Prompt – What is needed is an exact copy of the whole listing below, with no pictures.

Given information –
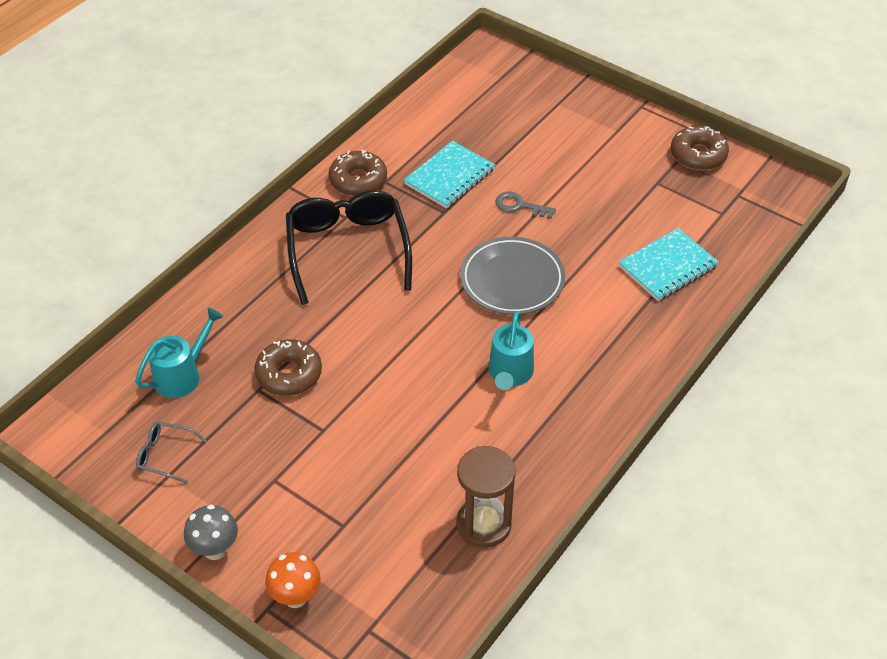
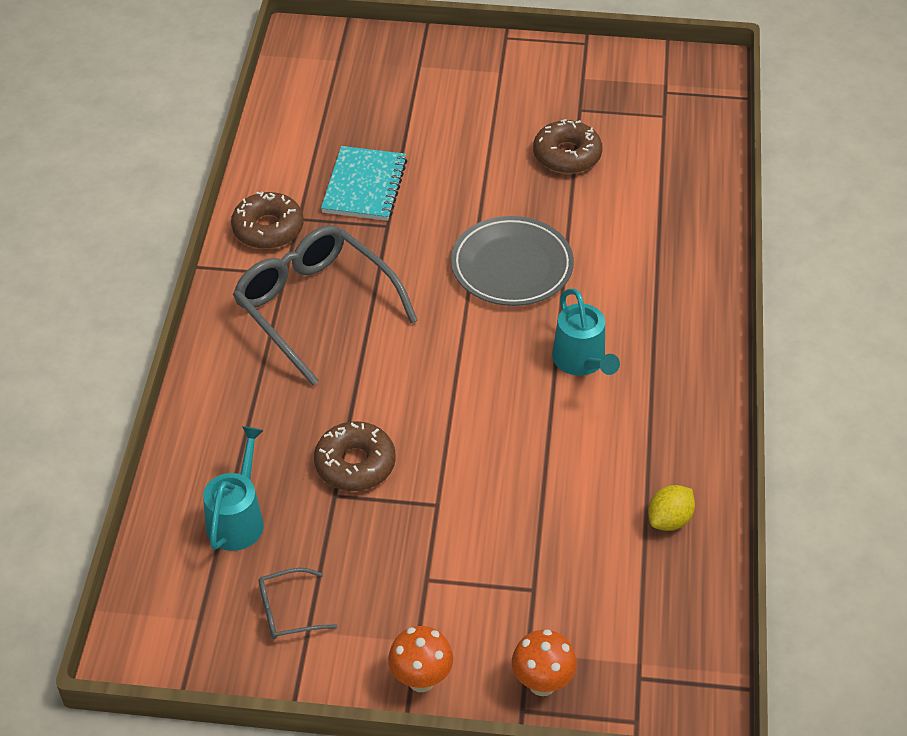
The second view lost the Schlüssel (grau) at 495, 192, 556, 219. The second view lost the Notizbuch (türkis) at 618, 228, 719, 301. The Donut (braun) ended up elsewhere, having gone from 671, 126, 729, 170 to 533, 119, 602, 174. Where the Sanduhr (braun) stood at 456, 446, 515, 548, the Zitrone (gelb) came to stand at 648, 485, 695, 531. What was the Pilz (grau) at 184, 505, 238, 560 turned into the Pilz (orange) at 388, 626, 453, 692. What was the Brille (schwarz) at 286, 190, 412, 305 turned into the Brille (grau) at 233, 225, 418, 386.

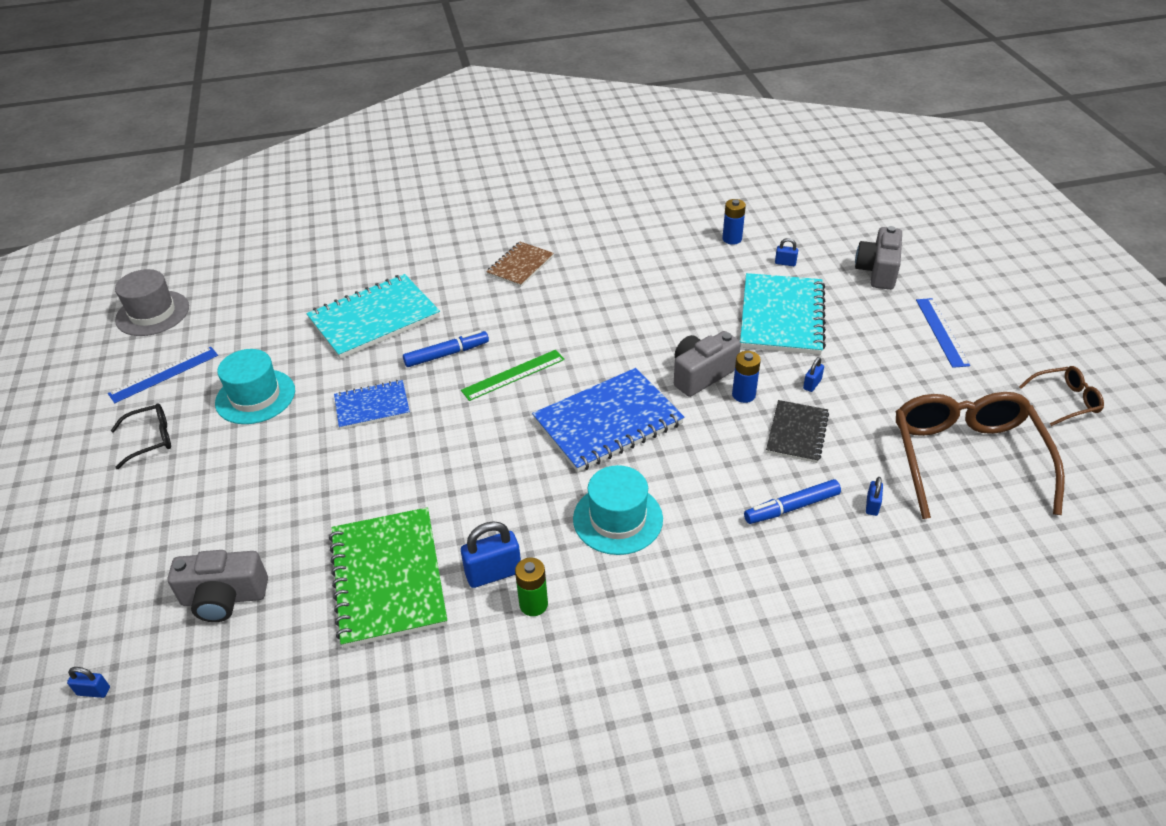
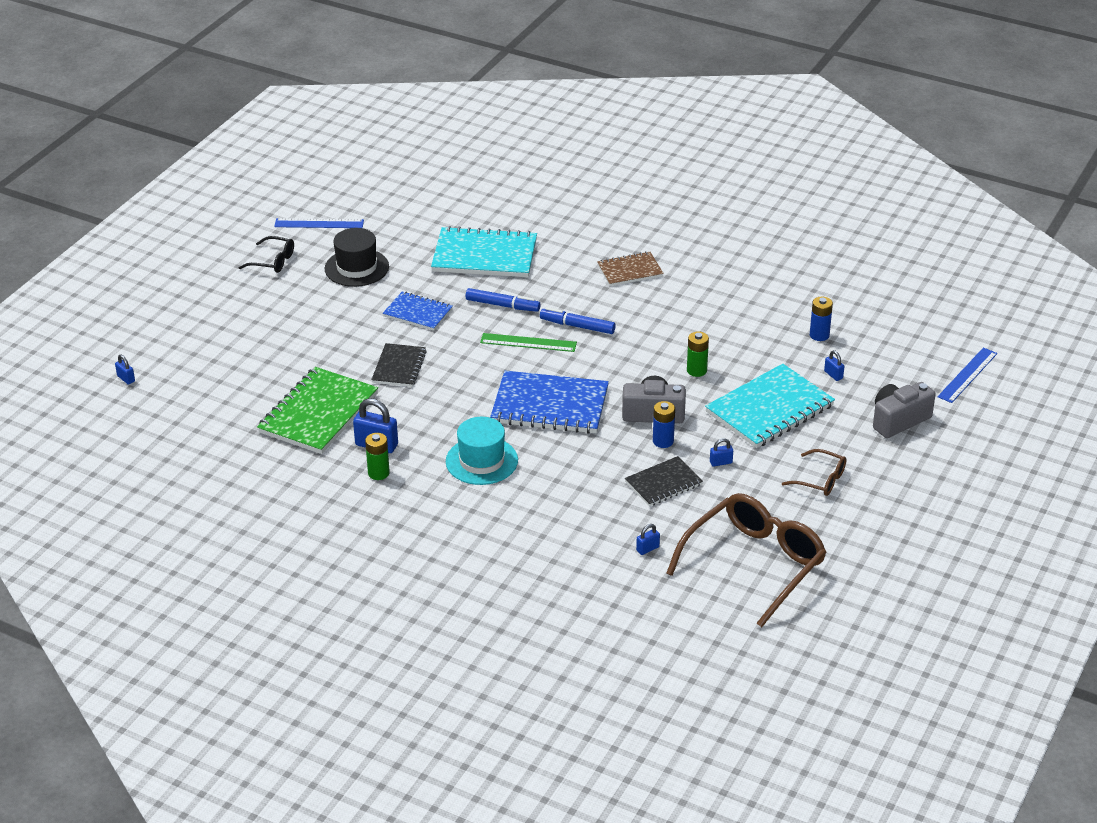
The second view lost the Hut (grau) at 115, 269, 189, 336. The second view lost the Kamera (grau) at 168, 550, 268, 622. The second view gained the Notizbuch (schwarz) at 371, 343, 427, 387. The second view gained the Batterie (grün) at 687, 331, 709, 377. The Filzstift (blau) ended up elsewhere, having gone from 744, 479, 841, 524 to 540, 307, 616, 334. The Lineal (blau) ended up elsewhere, having gone from 916, 298, 970, 368 to 938, 348, 997, 403. The Brille (braun) ended up elsewhere, having gone from 1019, 366, 1104, 426 to 782, 449, 846, 496. What was the Hut (türkis) at 215, 349, 295, 424 turned into the Hut (schwarz) at 325, 228, 389, 287.

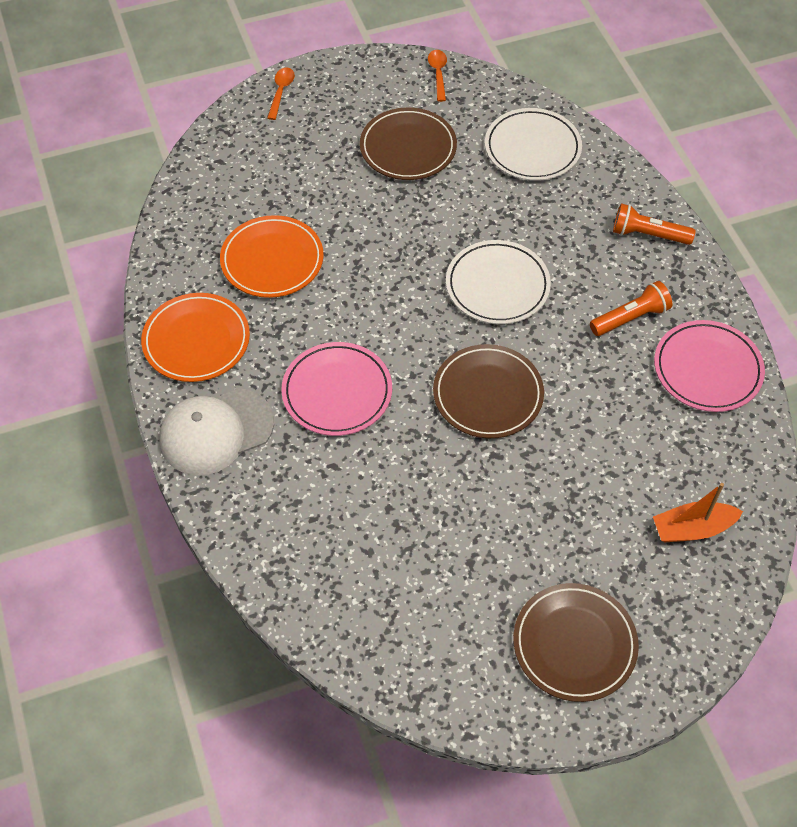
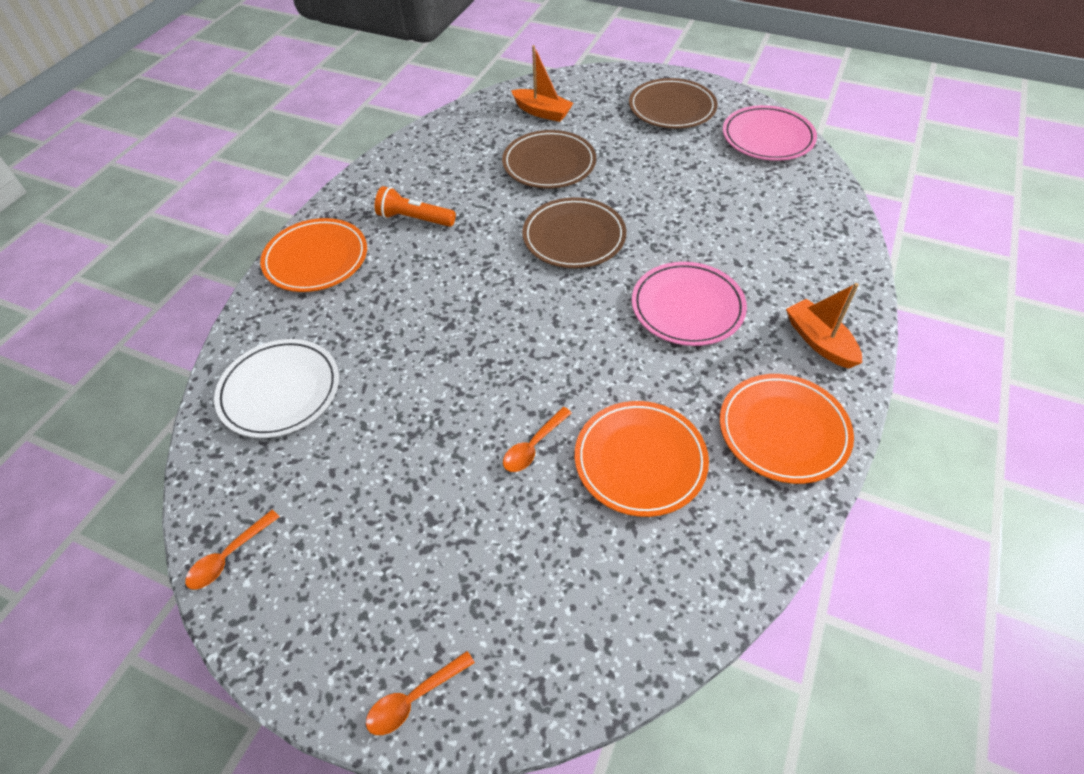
The second view lost the Teller (weiß) at 446, 240, 551, 324. The second view gained the Löffel (orange) at 503, 407, 572, 472. The Teller (braun) ended up elsewhere, having gone from 360, 107, 457, 180 to 502, 130, 596, 189. The Teller (rosa) ended up elsewhere, having gone from 654, 320, 765, 412 to 723, 105, 817, 161. Where the Kappe (weiß) stood at 159, 388, 274, 475, the Boot (orange) came to stand at 786, 283, 862, 369. Where the Taschenlampe (orange) stood at 613, 203, 696, 245, the Teller (orange) came to stand at 260, 218, 367, 292.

Solution for this problem –
The second view lost the Schlüssel (grau) at 495, 192, 556, 219. The second view lost the Notizbuch (türkis) at 618, 228, 719, 301. The Donut (braun) ended up elsewhere, having gone from 671, 126, 729, 170 to 533, 119, 602, 174. Where the Sanduhr (braun) stood at 456, 446, 515, 548, the Zitrone (gelb) came to stand at 648, 485, 695, 531. What was the Pilz (grau) at 184, 505, 238, 560 turned into the Pilz (orange) at 388, 626, 453, 692. What was the Brille (schwarz) at 286, 190, 412, 305 turned into the Brille (grau) at 233, 225, 418, 386.

The second view lost the Hut (grau) at 115, 269, 189, 336. The second view lost the Kamera (grau) at 168, 550, 268, 622. The second view gained the Notizbuch (schwarz) at 371, 343, 427, 387. The second view gained the Batterie (grün) at 687, 331, 709, 377. The Filzstift (blau) ended up elsewhere, having gone from 744, 479, 841, 524 to 540, 307, 616, 334. The Lineal (blau) ended up elsewhere, having gone from 916, 298, 970, 368 to 938, 348, 997, 403. The Brille (braun) ended up elsewhere, having gone from 1019, 366, 1104, 426 to 782, 449, 846, 496. What was the Hut (türkis) at 215, 349, 295, 424 turned into the Hut (schwarz) at 325, 228, 389, 287.

The second view lost the Teller (weiß) at 446, 240, 551, 324. The second view gained the Löffel (orange) at 503, 407, 572, 472. The Teller (braun) ended up elsewhere, having gone from 360, 107, 457, 180 to 502, 130, 596, 189. The Teller (rosa) ended up elsewhere, having gone from 654, 320, 765, 412 to 723, 105, 817, 161. Where the Kappe (weiß) stood at 159, 388, 274, 475, the Boot (orange) came to stand at 786, 283, 862, 369. Where the Taschenlampe (orange) stood at 613, 203, 696, 245, the Teller (orange) came to stand at 260, 218, 367, 292.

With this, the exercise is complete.